EXERCISE REQUIREMENTS:
Each line below that includes "yellow" counts once; report the total and nothing more.

WORKING DATA:
________

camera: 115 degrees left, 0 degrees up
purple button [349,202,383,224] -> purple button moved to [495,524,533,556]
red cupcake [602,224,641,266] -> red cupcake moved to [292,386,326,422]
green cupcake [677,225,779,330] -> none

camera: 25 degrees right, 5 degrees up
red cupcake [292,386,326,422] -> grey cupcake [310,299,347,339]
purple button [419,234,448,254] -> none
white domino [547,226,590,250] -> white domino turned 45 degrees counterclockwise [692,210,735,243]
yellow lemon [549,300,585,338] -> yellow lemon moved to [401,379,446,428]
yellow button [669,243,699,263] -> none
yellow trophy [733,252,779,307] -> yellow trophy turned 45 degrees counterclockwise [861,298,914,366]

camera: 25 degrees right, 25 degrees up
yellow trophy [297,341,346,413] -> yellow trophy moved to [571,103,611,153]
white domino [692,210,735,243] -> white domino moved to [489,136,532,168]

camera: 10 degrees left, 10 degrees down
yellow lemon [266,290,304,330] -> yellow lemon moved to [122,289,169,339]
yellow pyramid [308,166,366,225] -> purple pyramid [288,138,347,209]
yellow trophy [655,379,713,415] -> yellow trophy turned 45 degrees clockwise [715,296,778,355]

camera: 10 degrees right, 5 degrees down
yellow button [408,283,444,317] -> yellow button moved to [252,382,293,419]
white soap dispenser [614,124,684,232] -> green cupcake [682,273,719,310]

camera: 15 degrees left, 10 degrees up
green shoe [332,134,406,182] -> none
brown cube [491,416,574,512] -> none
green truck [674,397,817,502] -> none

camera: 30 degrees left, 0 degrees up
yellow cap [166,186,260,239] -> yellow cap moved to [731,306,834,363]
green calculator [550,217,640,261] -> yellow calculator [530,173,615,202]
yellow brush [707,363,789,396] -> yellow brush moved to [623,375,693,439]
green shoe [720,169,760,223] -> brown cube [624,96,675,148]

________

ANSWER TO THIS EXERCISE:
11